→ **Exercise prompt**: Your response to the data below should hold nothing except the lines from the one containing "C4: 4.7uF (plus" down to the one containing "U3 pin in-: +3V3 -> n13", reproduced exactly and without pictures.

→ **Difference listings**:
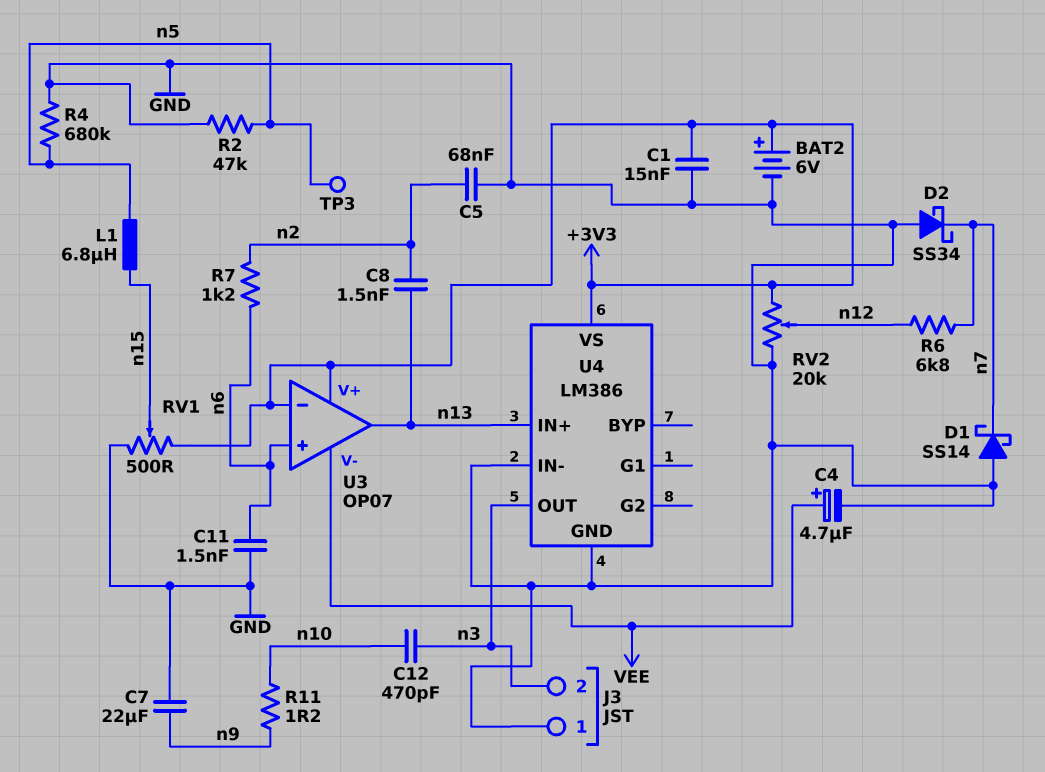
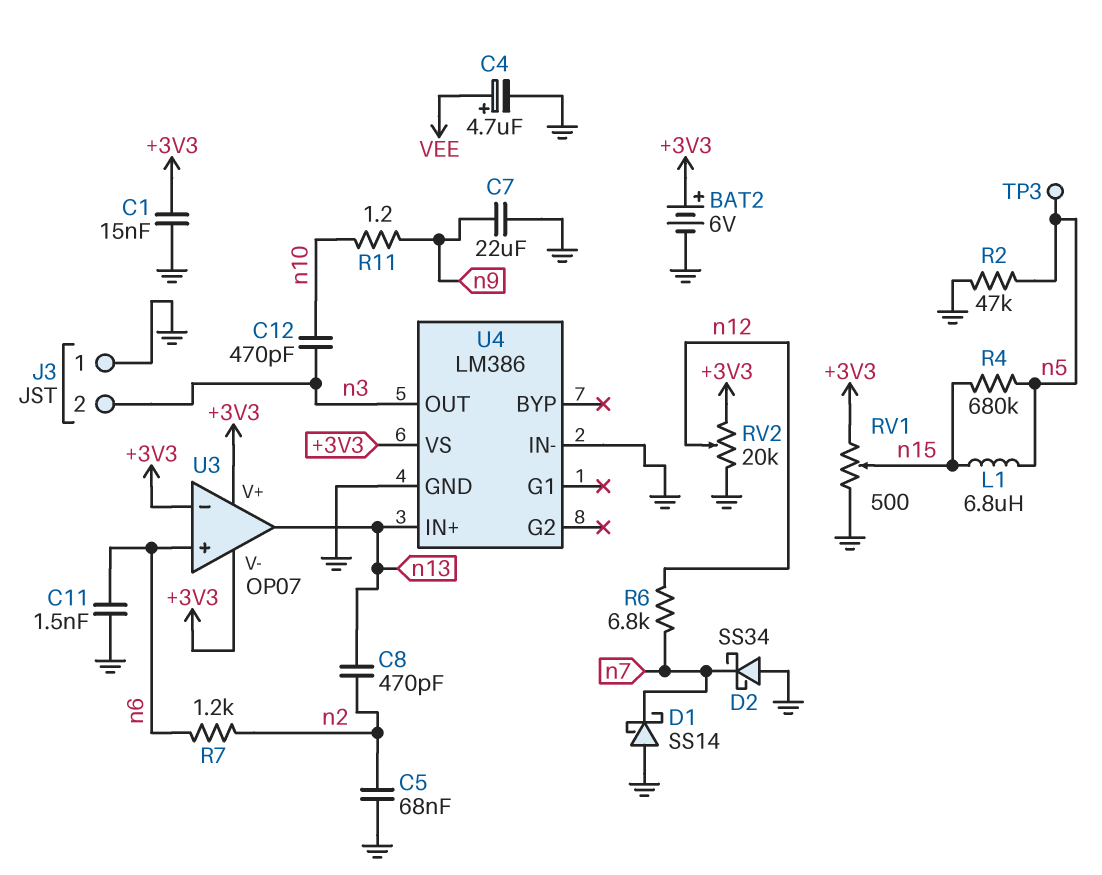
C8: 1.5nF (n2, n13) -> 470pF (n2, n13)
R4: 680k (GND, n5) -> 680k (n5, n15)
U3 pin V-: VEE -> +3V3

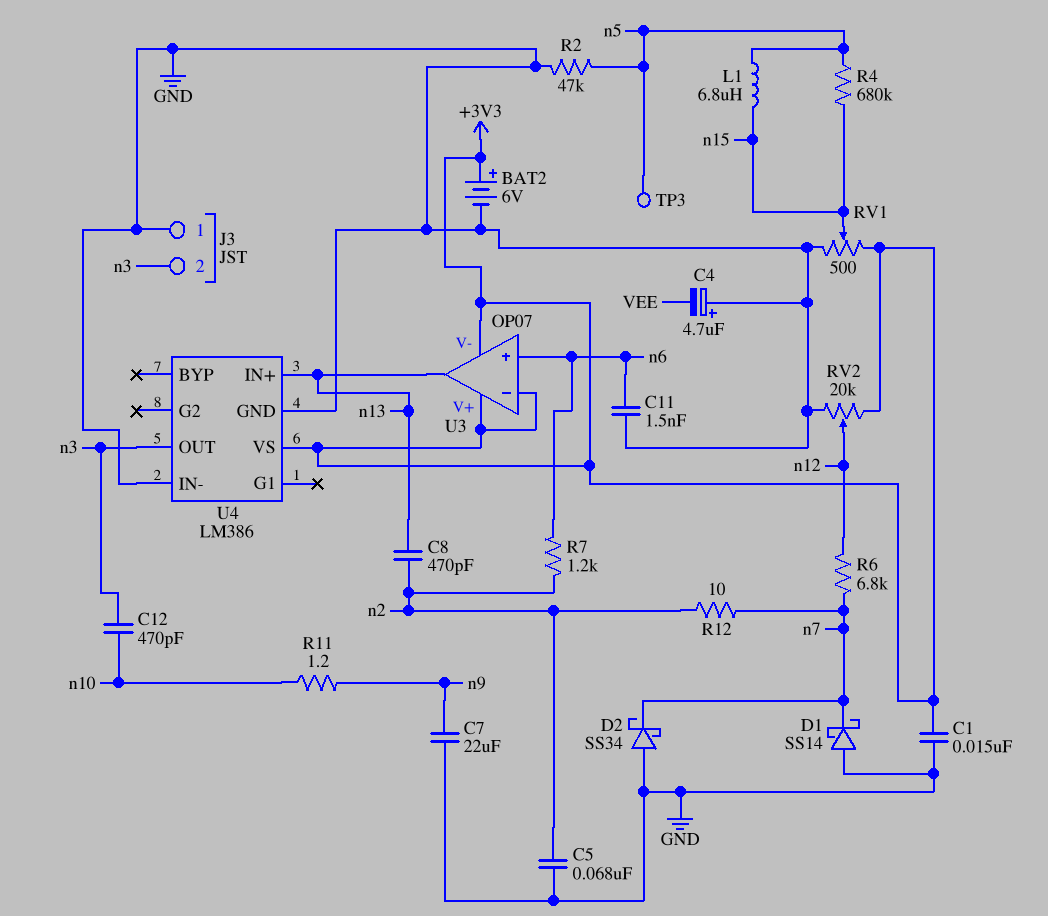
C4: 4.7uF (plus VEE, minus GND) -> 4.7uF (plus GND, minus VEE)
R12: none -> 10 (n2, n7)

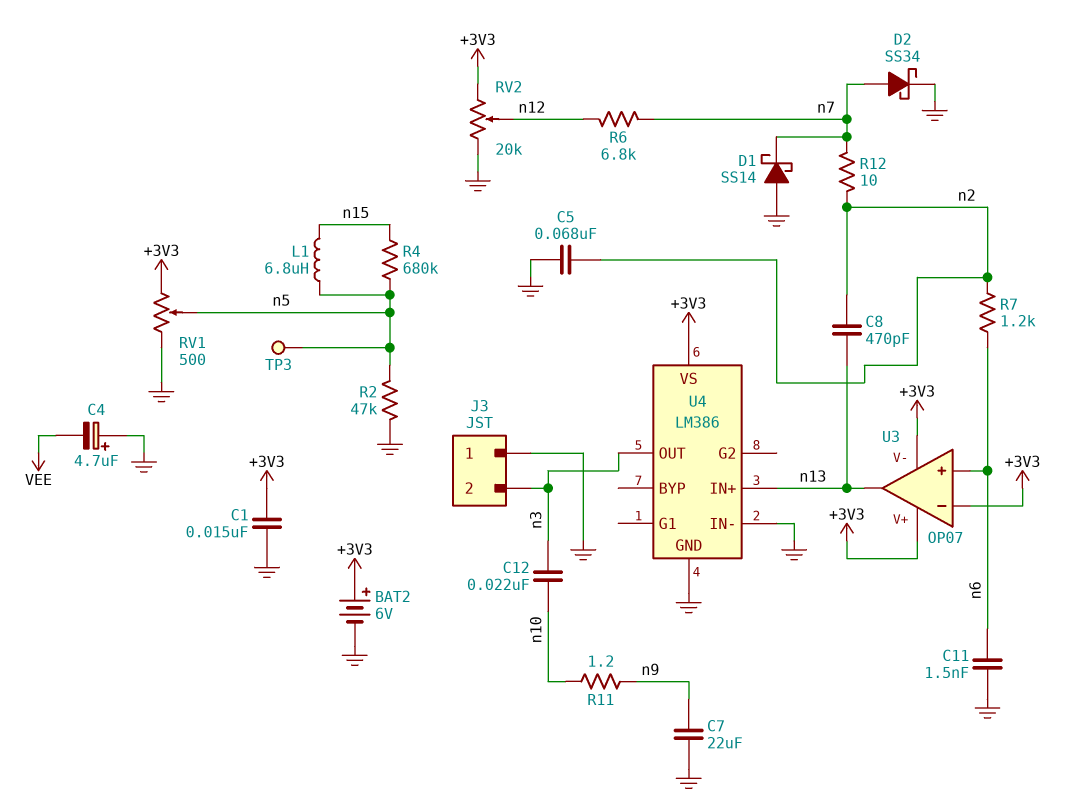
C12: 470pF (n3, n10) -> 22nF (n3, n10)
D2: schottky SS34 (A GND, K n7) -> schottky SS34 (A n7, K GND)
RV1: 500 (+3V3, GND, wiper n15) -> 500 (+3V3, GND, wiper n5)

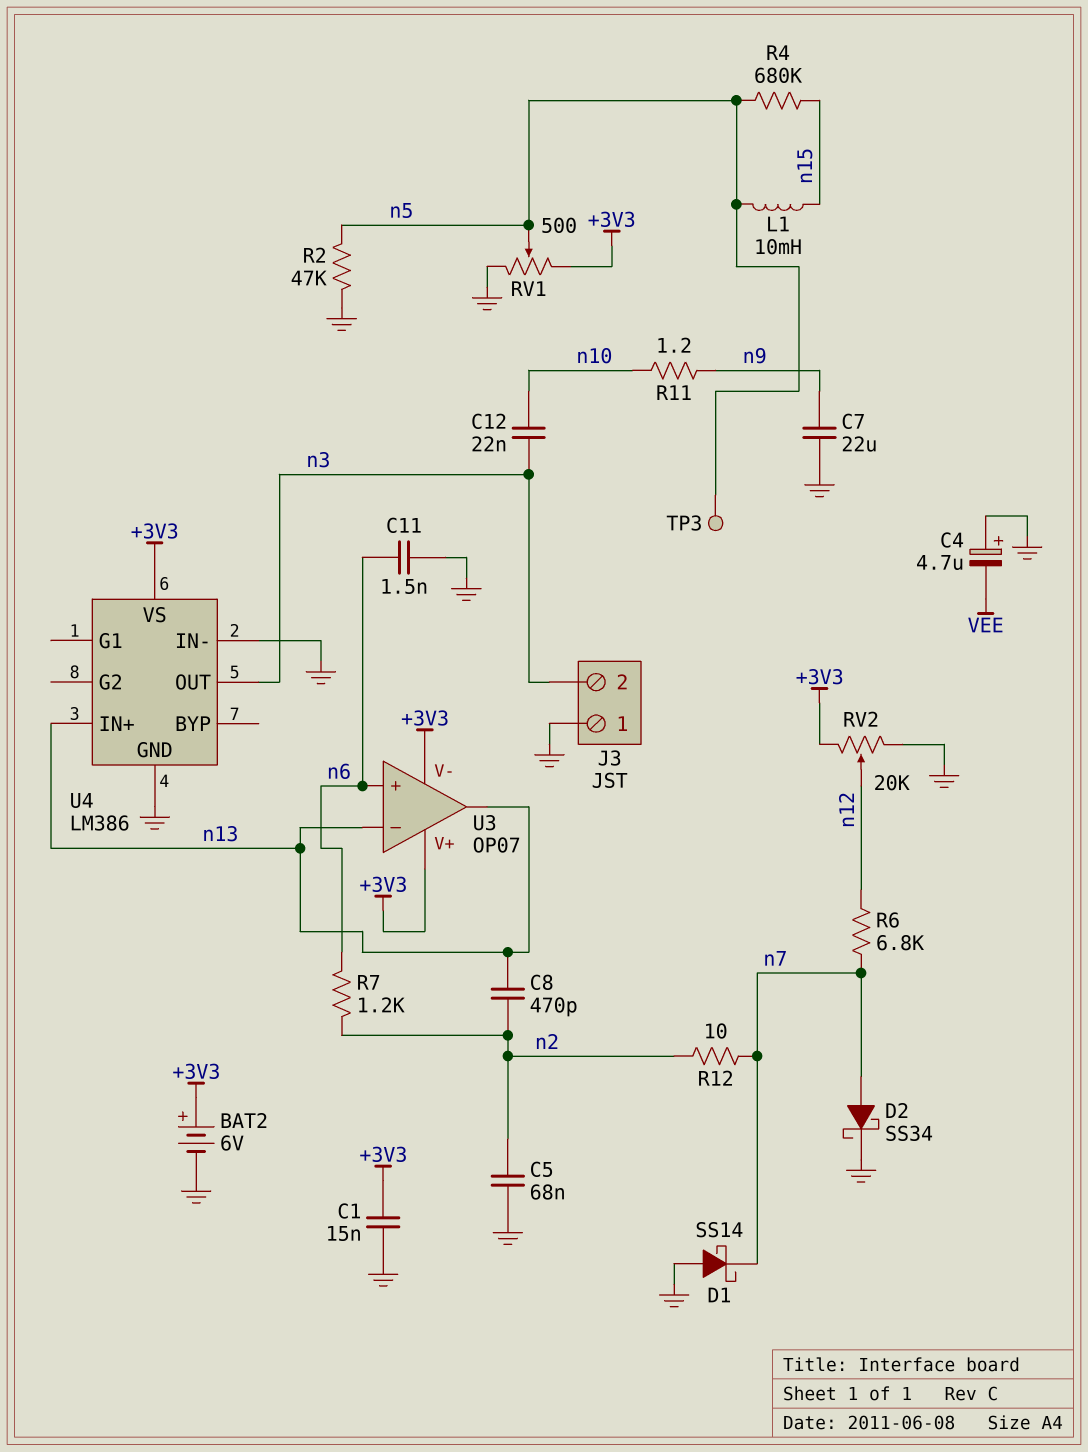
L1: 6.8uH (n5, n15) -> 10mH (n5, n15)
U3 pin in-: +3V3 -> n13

---

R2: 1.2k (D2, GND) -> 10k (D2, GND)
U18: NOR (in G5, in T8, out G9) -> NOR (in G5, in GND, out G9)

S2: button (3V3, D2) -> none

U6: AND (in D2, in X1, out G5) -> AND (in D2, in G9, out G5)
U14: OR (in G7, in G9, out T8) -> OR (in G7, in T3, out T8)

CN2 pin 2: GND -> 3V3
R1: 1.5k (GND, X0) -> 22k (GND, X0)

→ **Answer box**:
C4: 4.7uF (plus VEE, minus GND) -> 4.7uF (plus GND, minus VEE)
R12: none -> 10 (n2, n7)

C12: 470pF (n3, n10) -> 22nF (n3, n10)
D2: schottky SS34 (A GND, K n7) -> schottky SS34 (A n7, K GND)
RV1: 500 (+3V3, GND, wiper n15) -> 500 (+3V3, GND, wiper n5)

L1: 6.8uH (n5, n15) -> 10mH (n5, n15)
U3 pin in-: +3V3 -> n13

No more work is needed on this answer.